### Your instructions
Within the entries below, the lines from the one with "PIXELS: WS2812B -> WS2813" through the one with "RELAY1 pin IN2: A10 -> B8" are to be set down exactly, both ends kept.

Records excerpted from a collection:
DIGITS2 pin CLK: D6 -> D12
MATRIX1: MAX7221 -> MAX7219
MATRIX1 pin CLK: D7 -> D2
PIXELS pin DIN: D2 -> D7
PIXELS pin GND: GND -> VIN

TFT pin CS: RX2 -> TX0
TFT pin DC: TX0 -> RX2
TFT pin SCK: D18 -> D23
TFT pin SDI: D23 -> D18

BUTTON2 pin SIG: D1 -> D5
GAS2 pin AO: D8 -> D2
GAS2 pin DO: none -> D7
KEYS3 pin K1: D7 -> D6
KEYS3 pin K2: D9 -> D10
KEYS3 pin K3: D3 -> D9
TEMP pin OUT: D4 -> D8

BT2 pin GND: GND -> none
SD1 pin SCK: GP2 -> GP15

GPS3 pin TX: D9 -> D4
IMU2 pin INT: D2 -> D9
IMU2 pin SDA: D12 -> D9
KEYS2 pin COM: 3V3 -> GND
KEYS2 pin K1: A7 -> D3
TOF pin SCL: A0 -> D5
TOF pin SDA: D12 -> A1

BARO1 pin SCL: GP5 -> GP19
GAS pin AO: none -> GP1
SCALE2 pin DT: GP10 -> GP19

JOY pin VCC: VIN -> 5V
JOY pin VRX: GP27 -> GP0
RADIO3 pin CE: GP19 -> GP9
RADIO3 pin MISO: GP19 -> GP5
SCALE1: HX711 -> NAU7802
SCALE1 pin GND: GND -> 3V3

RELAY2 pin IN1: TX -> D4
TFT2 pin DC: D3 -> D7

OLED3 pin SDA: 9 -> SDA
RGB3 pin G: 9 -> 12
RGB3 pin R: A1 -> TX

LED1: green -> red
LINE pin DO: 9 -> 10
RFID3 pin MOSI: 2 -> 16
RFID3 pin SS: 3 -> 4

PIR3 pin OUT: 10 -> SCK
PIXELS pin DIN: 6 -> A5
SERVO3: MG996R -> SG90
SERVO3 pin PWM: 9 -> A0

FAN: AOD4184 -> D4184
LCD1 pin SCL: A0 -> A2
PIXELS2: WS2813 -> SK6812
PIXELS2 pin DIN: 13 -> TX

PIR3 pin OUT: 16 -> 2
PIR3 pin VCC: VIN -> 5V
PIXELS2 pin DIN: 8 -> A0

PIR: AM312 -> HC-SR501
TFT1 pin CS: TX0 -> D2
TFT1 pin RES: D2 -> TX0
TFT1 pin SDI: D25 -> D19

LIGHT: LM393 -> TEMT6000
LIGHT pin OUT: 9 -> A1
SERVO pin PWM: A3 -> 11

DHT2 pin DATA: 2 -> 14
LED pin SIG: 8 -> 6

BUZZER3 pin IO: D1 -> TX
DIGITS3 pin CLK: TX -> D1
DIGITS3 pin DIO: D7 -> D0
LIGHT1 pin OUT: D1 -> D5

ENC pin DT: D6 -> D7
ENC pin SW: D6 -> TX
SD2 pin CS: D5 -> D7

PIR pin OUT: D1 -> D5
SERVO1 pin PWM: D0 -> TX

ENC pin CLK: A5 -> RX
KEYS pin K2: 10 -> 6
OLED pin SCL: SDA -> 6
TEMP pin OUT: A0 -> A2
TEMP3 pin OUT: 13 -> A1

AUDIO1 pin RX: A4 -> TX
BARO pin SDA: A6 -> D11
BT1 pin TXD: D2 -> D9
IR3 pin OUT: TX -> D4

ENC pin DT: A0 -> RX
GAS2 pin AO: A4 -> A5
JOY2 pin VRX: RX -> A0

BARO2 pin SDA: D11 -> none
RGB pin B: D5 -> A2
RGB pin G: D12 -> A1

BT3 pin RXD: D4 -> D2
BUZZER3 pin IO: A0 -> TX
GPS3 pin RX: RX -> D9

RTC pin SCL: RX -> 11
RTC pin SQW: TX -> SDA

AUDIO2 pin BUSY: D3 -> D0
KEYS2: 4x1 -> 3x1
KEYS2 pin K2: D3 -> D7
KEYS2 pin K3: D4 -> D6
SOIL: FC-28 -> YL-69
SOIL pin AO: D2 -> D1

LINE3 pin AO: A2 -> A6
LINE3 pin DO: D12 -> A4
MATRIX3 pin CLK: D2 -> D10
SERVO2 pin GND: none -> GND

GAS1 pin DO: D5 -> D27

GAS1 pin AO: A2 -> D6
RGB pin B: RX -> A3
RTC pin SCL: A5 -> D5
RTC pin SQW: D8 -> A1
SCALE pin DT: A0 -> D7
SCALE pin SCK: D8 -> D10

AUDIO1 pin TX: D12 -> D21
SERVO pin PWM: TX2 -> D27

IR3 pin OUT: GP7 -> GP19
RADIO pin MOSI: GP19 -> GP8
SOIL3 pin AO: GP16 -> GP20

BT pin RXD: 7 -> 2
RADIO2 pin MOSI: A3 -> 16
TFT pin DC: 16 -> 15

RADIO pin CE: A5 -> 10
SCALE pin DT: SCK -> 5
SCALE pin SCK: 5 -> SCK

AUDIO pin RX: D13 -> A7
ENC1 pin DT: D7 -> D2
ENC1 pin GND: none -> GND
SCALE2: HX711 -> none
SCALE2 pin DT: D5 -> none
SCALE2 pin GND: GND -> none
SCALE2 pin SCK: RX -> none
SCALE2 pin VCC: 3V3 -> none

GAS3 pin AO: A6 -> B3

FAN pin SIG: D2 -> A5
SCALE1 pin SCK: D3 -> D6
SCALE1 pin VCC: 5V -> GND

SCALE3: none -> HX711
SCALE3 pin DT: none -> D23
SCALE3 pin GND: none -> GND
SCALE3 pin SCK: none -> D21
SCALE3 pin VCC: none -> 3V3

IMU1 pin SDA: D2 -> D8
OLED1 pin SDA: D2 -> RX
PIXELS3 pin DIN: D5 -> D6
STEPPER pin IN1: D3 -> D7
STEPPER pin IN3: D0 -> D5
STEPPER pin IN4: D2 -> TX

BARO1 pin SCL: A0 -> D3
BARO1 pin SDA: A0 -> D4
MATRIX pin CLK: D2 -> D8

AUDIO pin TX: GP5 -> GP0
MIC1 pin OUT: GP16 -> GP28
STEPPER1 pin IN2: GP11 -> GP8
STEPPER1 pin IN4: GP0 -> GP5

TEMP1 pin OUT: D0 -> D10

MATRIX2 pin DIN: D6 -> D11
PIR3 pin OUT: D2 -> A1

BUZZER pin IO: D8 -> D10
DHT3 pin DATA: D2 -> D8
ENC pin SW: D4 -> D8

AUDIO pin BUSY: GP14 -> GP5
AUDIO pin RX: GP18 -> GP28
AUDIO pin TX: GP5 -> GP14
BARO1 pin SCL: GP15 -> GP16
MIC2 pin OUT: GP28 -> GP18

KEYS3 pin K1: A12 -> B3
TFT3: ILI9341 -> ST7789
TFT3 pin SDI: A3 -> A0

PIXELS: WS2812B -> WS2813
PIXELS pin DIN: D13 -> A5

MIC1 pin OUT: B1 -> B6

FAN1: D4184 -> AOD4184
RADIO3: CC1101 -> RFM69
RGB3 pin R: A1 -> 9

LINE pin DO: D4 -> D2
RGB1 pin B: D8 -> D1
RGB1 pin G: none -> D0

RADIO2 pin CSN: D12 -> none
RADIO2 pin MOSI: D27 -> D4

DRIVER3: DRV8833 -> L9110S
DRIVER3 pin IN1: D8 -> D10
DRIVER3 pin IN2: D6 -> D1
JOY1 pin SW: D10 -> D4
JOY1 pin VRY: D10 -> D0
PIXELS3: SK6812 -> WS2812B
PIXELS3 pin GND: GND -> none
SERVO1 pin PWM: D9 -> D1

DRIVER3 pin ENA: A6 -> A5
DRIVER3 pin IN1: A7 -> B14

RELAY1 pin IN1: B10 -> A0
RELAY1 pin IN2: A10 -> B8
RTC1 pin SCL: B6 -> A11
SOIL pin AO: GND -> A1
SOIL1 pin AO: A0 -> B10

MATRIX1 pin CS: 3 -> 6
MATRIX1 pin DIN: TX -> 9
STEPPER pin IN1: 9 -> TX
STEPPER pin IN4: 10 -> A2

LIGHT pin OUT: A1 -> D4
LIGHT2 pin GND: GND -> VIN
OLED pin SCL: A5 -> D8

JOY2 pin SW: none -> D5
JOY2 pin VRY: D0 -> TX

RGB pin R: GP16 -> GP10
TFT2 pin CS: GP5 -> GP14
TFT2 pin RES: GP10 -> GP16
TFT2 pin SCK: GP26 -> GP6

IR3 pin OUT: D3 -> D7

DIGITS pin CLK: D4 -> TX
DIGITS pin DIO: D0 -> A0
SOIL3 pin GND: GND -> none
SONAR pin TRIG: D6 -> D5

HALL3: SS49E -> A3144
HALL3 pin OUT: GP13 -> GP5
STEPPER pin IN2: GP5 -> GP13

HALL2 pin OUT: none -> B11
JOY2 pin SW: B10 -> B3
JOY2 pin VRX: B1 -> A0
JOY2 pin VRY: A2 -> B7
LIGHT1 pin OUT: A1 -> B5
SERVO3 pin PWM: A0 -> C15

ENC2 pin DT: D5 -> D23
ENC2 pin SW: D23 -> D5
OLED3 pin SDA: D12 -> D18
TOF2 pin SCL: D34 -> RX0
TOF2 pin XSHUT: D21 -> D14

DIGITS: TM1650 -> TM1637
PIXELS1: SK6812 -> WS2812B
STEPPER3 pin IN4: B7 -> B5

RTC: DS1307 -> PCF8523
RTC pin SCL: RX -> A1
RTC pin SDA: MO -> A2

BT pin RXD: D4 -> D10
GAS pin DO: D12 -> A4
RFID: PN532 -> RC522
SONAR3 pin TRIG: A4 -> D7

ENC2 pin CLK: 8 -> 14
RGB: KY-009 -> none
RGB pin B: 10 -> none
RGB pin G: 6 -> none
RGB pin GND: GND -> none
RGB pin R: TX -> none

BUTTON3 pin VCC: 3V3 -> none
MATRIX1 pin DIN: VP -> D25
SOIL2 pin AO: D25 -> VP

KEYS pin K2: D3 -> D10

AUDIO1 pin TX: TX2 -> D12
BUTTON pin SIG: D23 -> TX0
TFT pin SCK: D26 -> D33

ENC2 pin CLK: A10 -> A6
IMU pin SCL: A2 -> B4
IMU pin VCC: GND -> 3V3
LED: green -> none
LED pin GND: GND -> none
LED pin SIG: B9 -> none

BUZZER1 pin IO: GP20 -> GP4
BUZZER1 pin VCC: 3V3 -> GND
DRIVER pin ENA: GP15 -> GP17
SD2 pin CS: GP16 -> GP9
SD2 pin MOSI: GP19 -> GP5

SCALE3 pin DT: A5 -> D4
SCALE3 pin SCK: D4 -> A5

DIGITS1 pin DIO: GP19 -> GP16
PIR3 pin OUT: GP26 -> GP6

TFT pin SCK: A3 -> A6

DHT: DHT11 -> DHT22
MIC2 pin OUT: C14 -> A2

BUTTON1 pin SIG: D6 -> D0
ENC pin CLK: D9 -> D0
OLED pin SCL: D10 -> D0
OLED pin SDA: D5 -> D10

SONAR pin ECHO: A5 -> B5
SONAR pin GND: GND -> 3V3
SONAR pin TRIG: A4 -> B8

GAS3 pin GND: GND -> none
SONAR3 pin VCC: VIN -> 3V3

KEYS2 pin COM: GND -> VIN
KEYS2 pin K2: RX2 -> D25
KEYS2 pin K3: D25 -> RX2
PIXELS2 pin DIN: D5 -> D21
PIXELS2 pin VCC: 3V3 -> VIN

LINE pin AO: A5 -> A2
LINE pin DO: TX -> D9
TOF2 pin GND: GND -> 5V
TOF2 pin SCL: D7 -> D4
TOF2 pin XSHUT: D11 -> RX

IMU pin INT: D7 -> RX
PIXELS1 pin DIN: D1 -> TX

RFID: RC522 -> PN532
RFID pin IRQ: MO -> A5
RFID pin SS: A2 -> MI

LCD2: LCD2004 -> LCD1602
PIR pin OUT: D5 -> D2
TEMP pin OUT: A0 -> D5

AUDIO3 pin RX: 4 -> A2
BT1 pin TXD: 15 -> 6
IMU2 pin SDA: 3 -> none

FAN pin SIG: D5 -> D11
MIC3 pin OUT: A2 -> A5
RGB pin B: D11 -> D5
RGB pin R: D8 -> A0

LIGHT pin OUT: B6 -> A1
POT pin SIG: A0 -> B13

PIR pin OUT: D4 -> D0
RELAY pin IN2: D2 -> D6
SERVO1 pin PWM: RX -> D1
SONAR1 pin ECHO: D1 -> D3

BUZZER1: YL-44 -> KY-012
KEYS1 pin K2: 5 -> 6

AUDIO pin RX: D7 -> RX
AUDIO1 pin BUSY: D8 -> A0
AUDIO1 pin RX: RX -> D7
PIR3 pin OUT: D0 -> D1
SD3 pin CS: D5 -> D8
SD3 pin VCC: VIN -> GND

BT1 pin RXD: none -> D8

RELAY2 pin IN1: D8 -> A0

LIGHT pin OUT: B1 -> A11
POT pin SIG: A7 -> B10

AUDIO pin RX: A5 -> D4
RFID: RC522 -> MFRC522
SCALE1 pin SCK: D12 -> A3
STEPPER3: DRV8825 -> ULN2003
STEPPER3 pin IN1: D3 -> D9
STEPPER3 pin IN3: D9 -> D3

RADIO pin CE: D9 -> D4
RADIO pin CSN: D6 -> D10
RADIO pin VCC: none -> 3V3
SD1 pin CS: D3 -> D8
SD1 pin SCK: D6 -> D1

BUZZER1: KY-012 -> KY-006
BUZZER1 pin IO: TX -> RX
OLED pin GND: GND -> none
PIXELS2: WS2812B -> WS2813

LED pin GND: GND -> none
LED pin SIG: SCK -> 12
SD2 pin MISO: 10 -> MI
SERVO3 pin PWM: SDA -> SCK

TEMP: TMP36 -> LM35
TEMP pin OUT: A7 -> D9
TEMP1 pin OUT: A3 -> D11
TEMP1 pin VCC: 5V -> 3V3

### Answer for the task
PIXELS: WS2812B -> WS2813
PIXELS pin DIN: D13 -> A5

MIC1 pin OUT: B1 -> B6

FAN1: D4184 -> AOD4184
RADIO3: CC1101 -> RFM69
RGB3 pin R: A1 -> 9

LINE pin DO: D4 -> D2
RGB1 pin B: D8 -> D1
RGB1 pin G: none -> D0

RADIO2 pin CSN: D12 -> none
RADIO2 pin MOSI: D27 -> D4

DRIVER3: DRV8833 -> L9110S
DRIVER3 pin IN1: D8 -> D10
DRIVER3 pin IN2: D6 -> D1
JOY1 pin SW: D10 -> D4
JOY1 pin VRY: D10 -> D0
PIXELS3: SK6812 -> WS2812B
PIXELS3 pin GND: GND -> none
SERVO1 pin PWM: D9 -> D1

DRIVER3 pin ENA: A6 -> A5
DRIVER3 pin IN1: A7 -> B14

RELAY1 pin IN1: B10 -> A0
RELAY1 pin IN2: A10 -> B8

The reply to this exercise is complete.